Data supplied:
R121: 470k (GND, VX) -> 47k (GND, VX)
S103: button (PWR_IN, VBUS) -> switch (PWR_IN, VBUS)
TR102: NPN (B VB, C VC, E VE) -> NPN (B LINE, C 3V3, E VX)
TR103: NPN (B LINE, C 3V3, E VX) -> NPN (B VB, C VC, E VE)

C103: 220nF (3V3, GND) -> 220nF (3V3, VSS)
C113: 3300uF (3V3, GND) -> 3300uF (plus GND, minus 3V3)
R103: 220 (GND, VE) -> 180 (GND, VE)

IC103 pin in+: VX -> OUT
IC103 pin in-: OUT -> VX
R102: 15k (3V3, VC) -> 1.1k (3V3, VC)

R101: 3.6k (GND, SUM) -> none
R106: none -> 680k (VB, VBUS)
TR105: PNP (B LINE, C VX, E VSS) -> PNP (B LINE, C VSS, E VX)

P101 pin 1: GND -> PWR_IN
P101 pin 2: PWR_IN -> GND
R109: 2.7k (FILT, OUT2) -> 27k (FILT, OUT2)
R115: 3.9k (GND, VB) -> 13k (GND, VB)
==
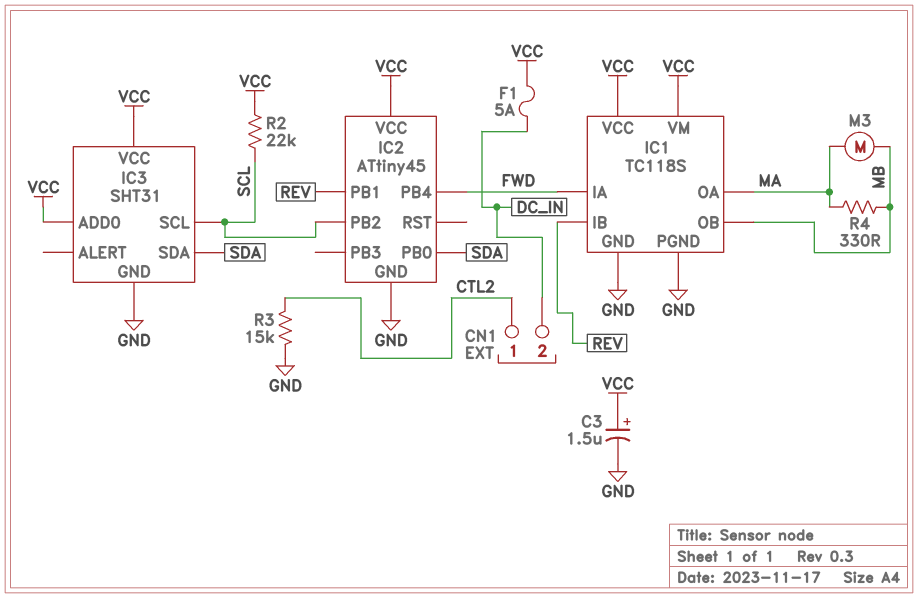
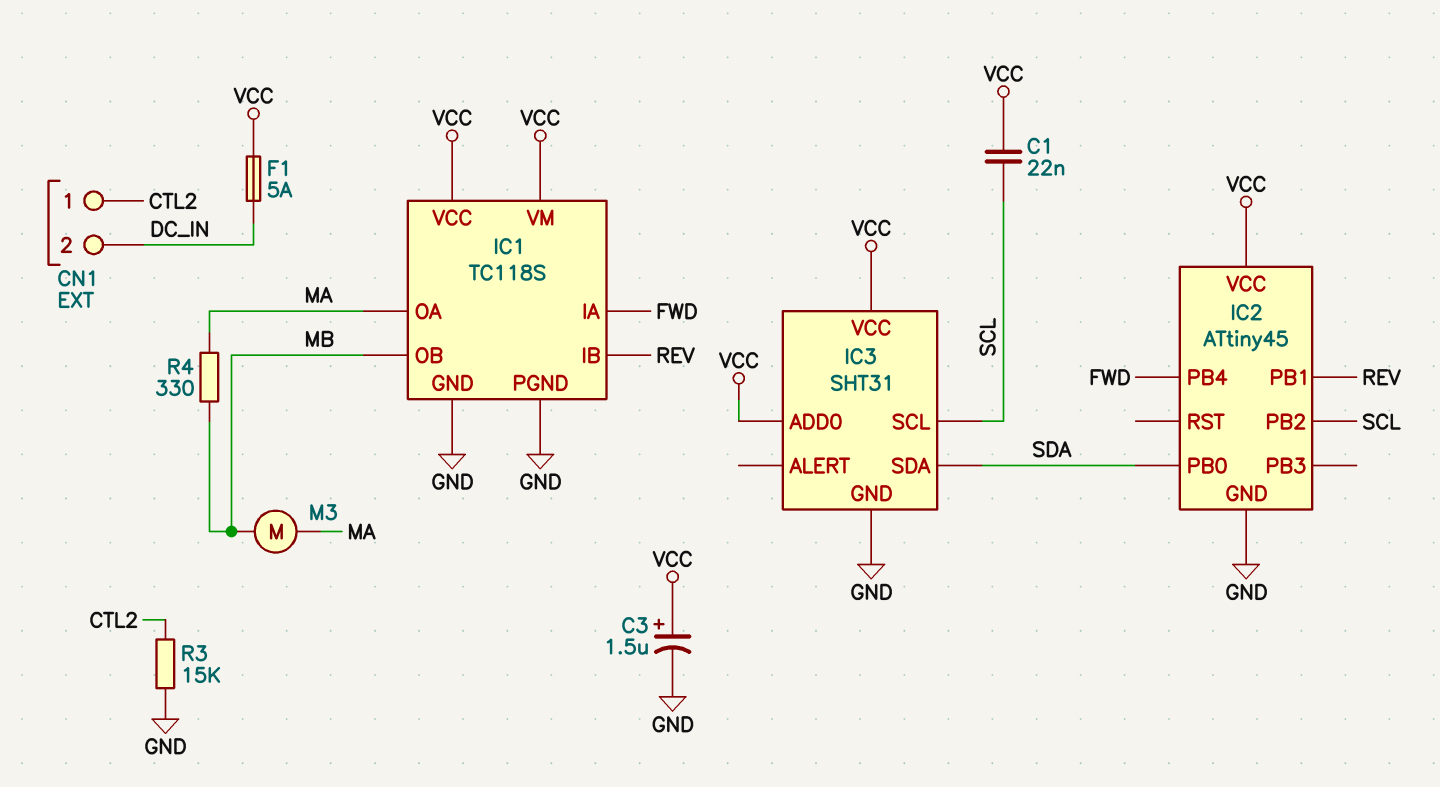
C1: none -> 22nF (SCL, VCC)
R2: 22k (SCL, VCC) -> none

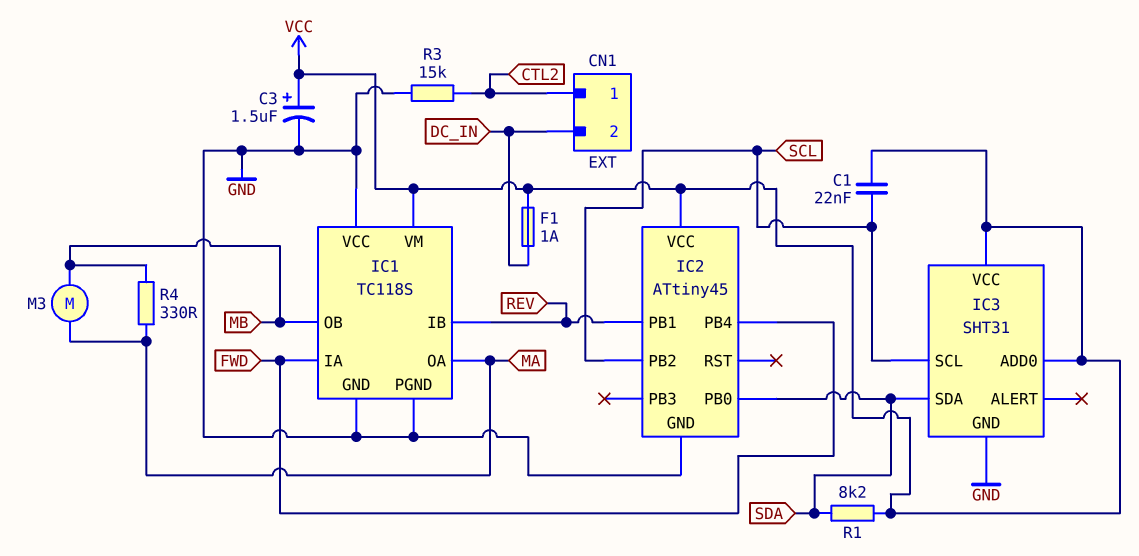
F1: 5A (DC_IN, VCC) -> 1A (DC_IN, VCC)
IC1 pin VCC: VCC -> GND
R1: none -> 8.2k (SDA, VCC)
* * *
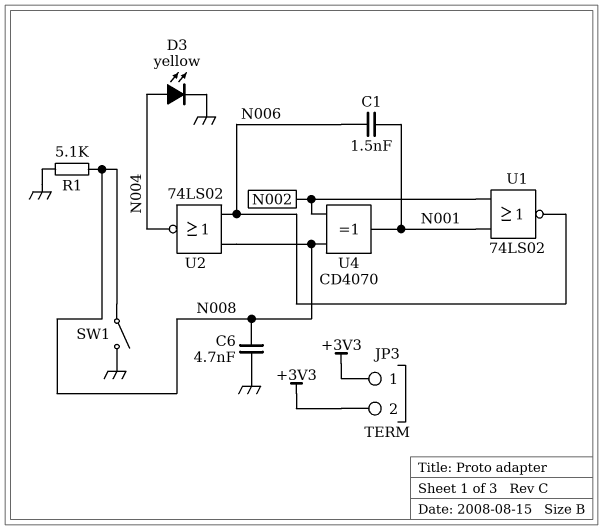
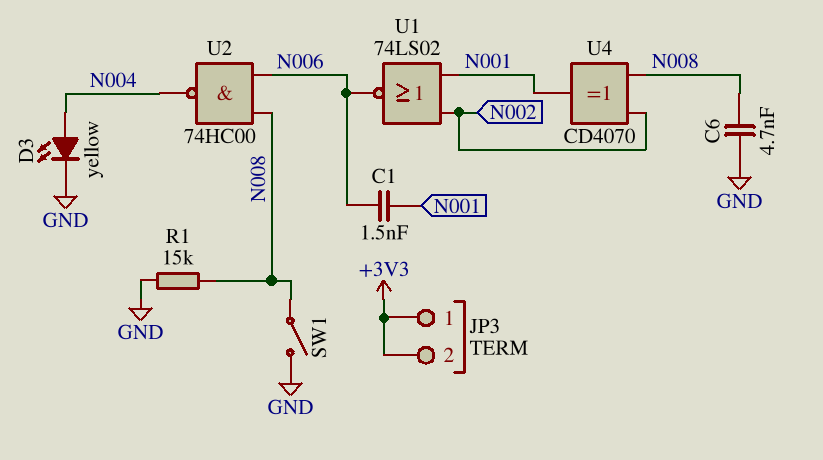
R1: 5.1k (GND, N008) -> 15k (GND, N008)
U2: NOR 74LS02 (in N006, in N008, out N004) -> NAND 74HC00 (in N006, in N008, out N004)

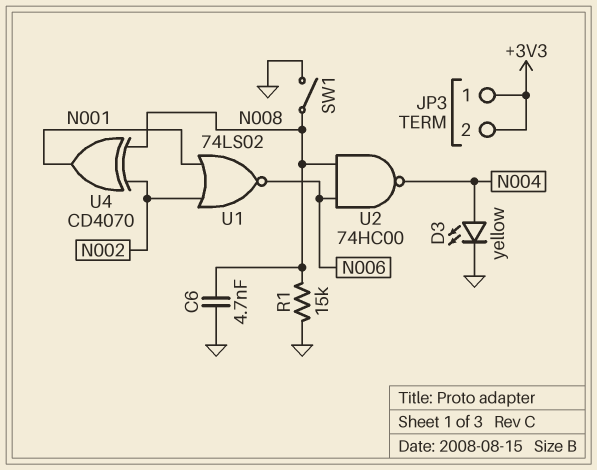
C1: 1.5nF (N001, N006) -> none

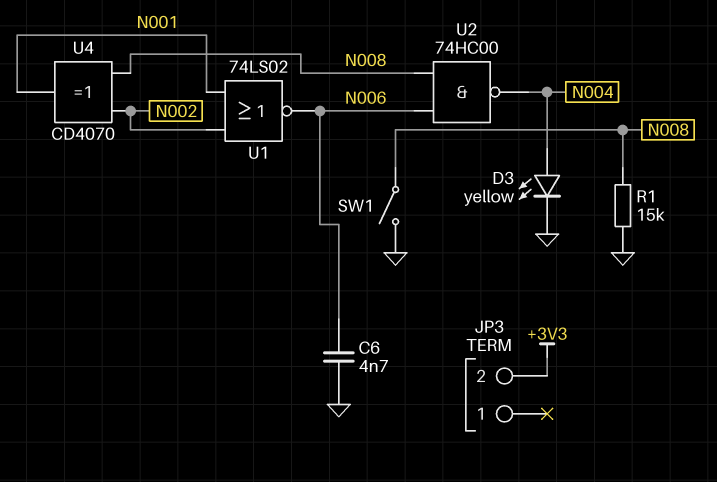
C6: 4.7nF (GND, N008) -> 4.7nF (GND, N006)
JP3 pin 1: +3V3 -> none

Action item: Look above for the line holding "IC103 pin in+: VX -> OUT", then set down exactly that line and every line after it up to and including the line holding "R115: 3.9k (GND, VB) -> 13k (GND, VB)", with nothing else.

Answer space:
IC103 pin in+: VX -> OUT
IC103 pin in-: OUT -> VX
R102: 15k (3V3, VC) -> 1.1k (3V3, VC)

R101: 3.6k (GND, SUM) -> none
R106: none -> 680k (VB, VBUS)
TR105: PNP (B LINE, C VX, E VSS) -> PNP (B LINE, C VSS, E VX)

P101 pin 1: GND -> PWR_IN
P101 pin 2: PWR_IN -> GND
R109: 2.7k (FILT, OUT2) -> 27k (FILT, OUT2)
R115: 3.9k (GND, VB) -> 13k (GND, VB)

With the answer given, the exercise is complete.